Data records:
--- START ---
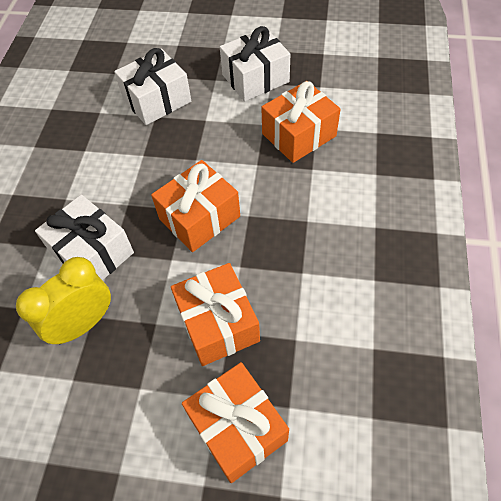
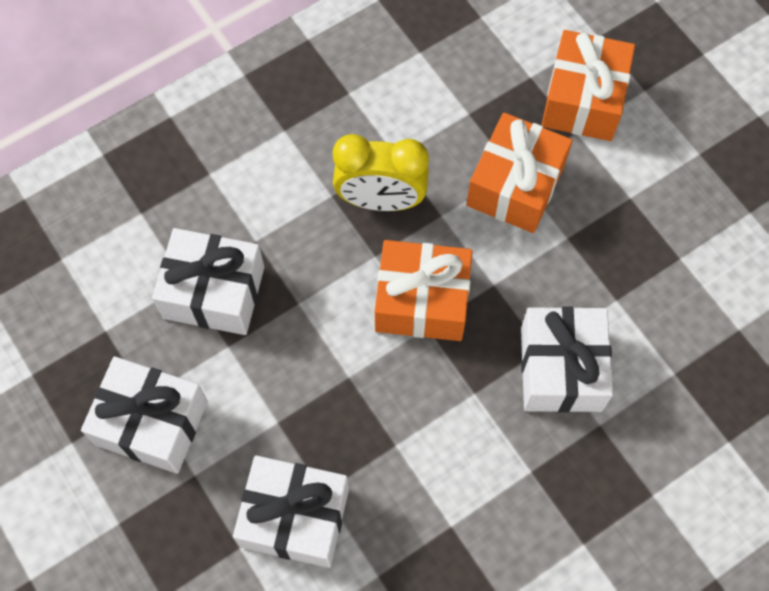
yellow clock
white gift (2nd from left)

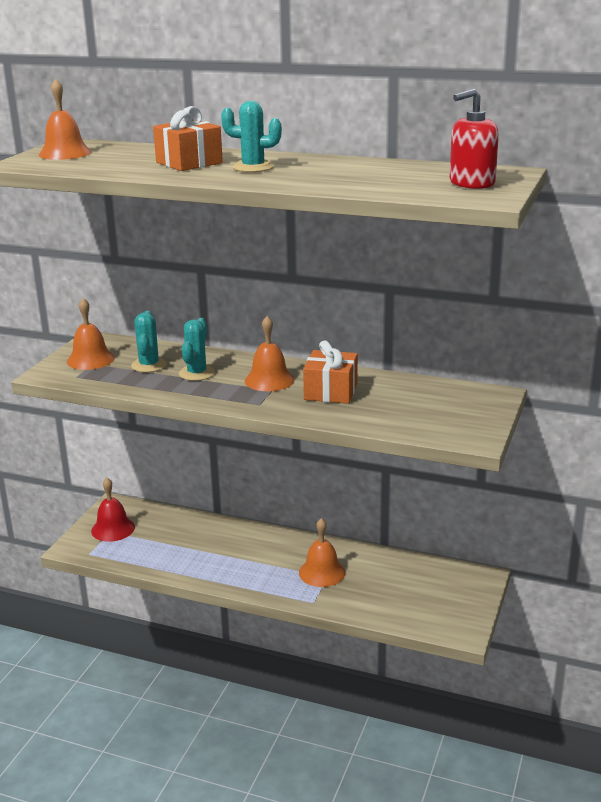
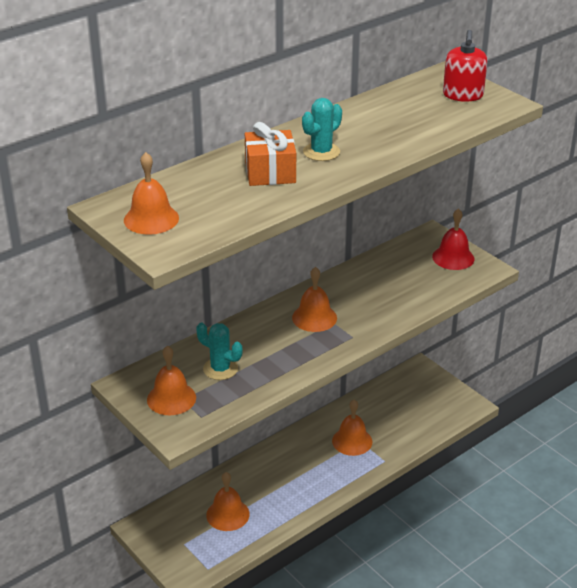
turquoise cactus (2nd from left in the first image)
orange gift (2nd from left in the first image)
orange bell (3rd from left)
red bell

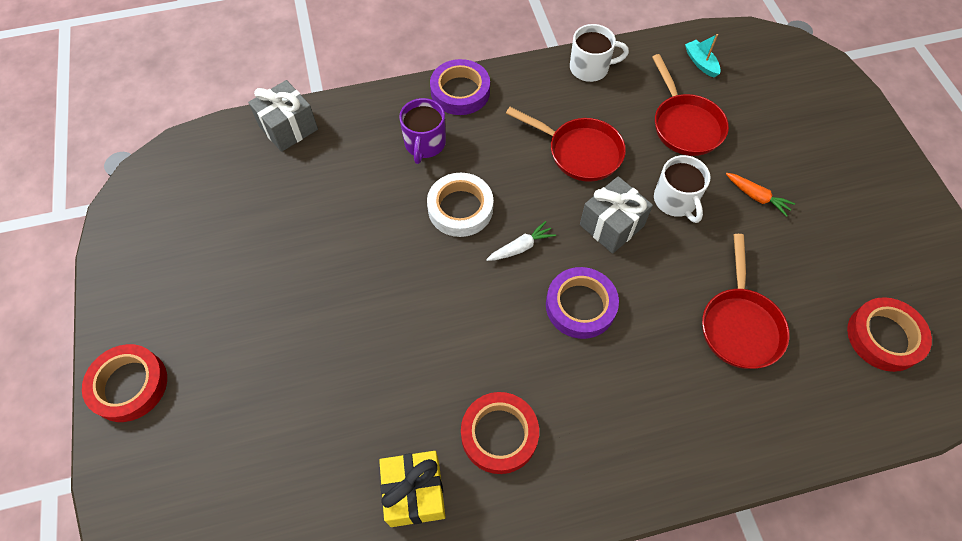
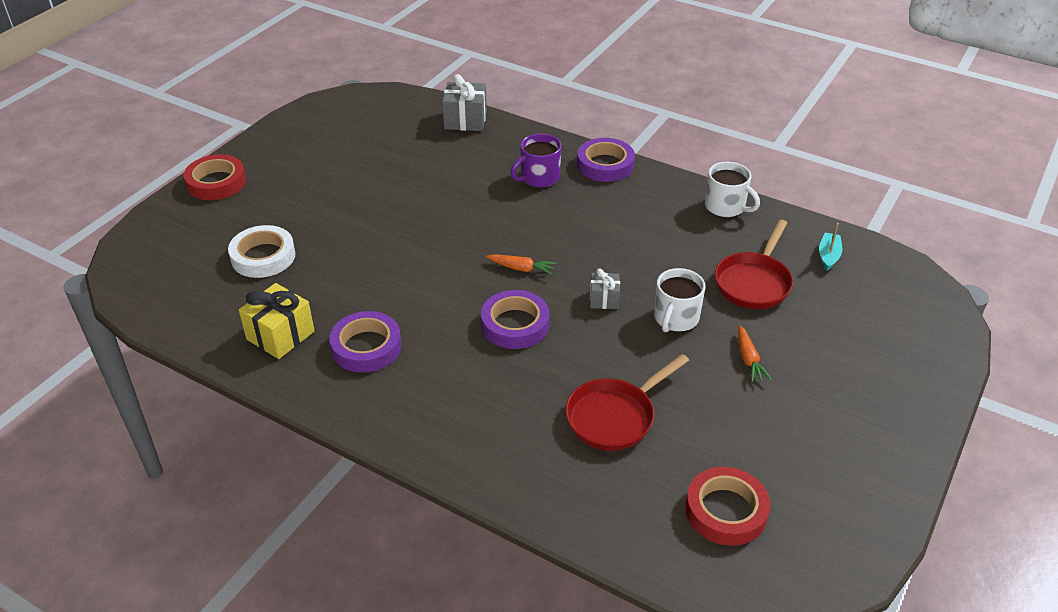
red pan (1st from left in the first image)
white tape
purple tape (1st from left)
orange carrot (1st from left)
grey gift (2nd from left)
--- END ---
**What this task involves**
Lines that contain "left" should be pulled from the entries above and reported.

**Answer area**
white gift (2nd from left)
turquoise cactus (2nd from left in the first image)
orange gift (2nd from left in the first image)
orange bell (3rd from left)
red pan (1st from left in the first image)
purple tape (1st from left)
orange carrot (1st from left)
grey gift (2nd from left)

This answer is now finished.